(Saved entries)

──────

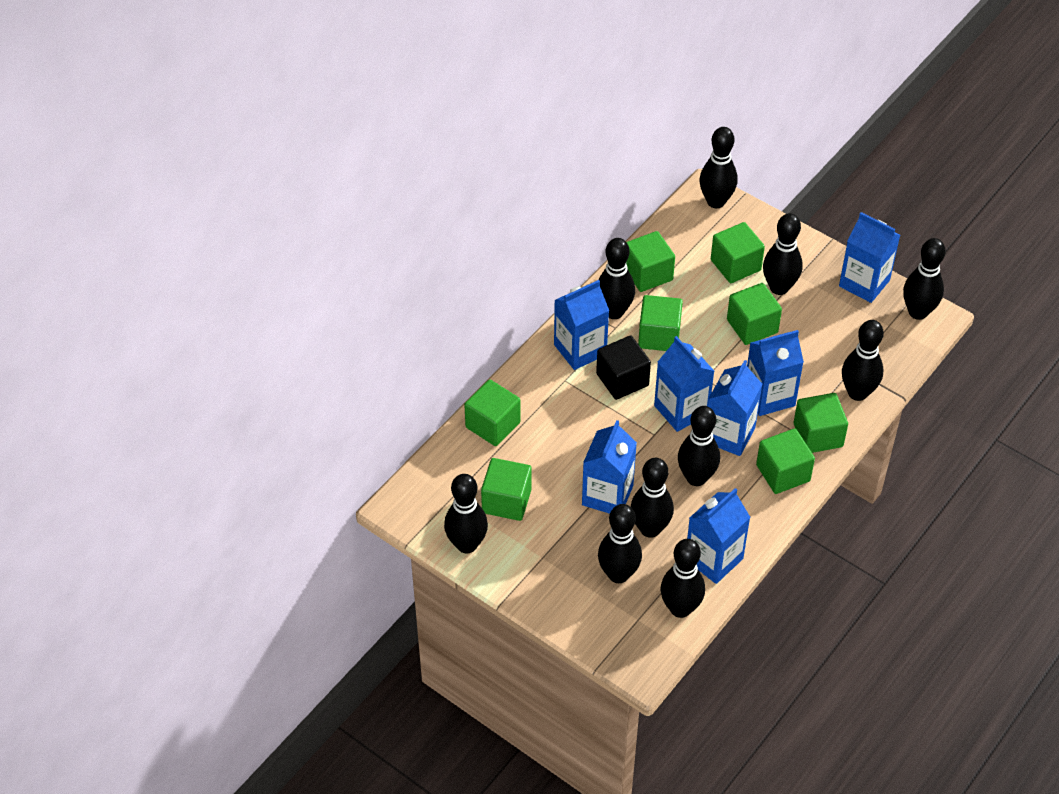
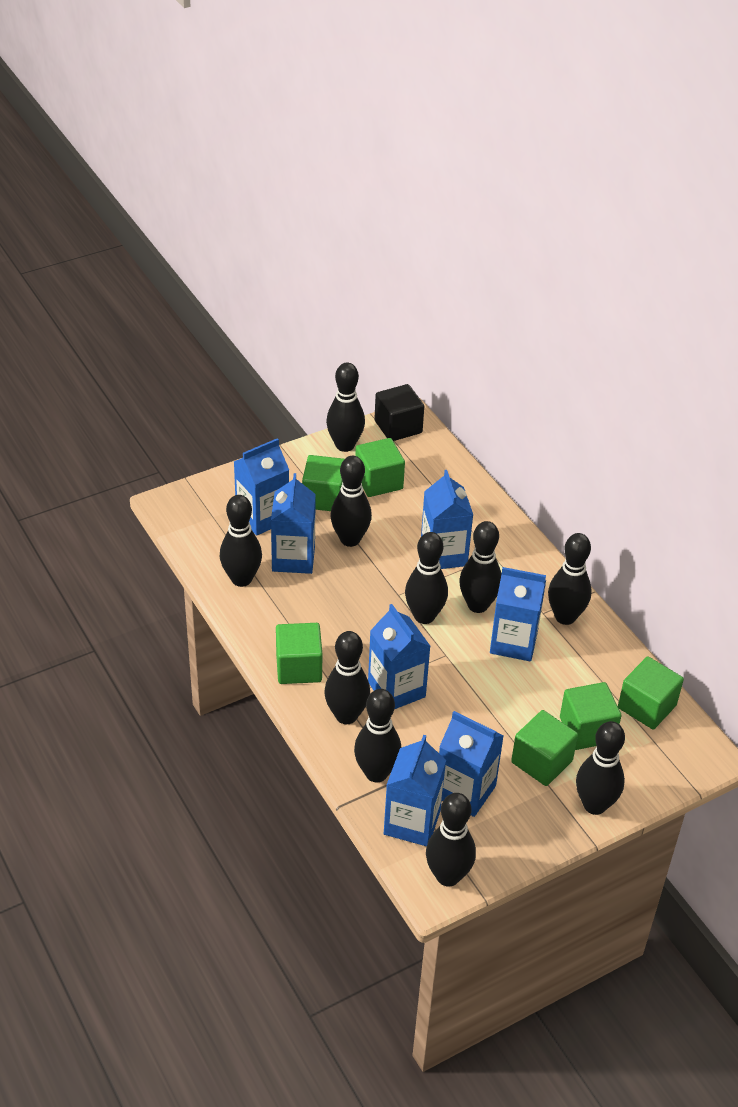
green cube: 8 -> 6

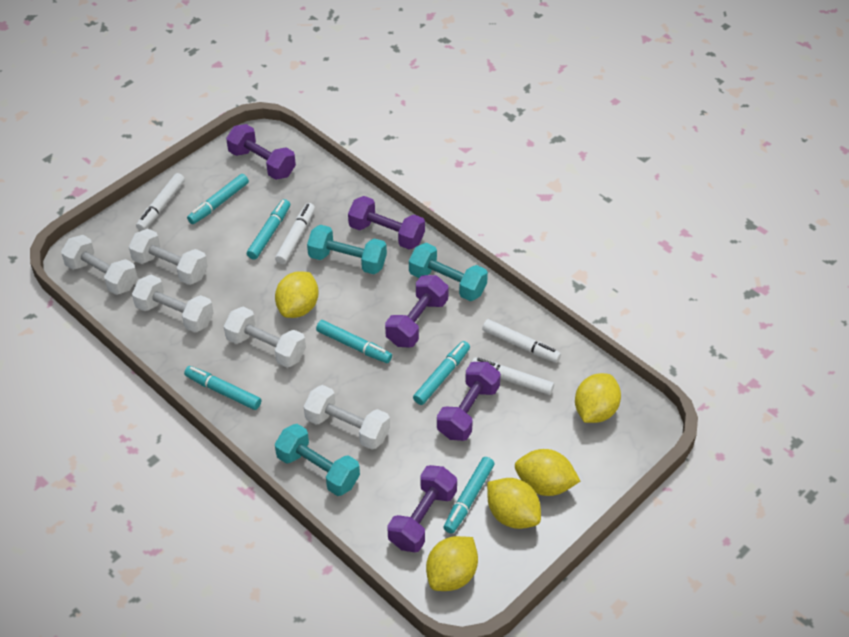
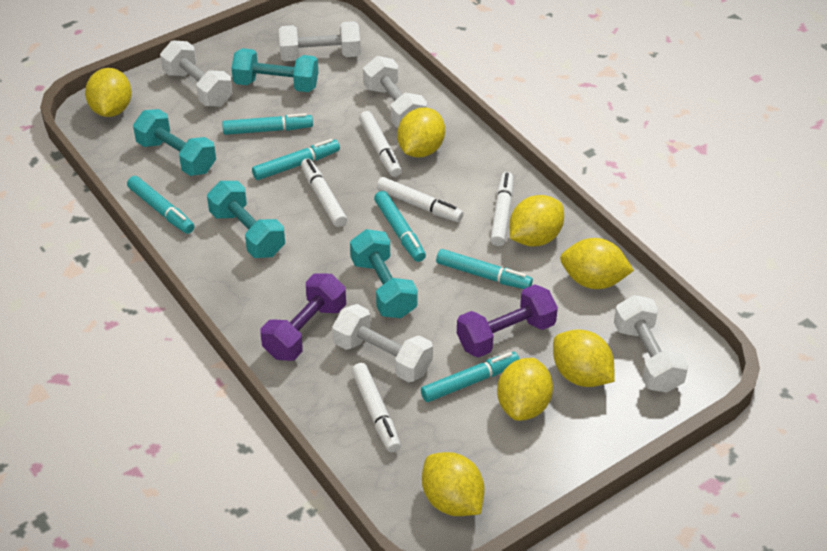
purple dumbbell: 5 -> 2
turquoise dumbbell: 3 -> 4
white marker: 4 -> 5
yellow lemon: 5 -> 7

──────

**WHAT IS EXPECTED:**
Wherever a line in the data above holds the word "dumbbell", copy that line.

**WRITTEN RESPONSE:**
purple dumbbell: 5 -> 2
turquoise dumbbell: 3 -> 4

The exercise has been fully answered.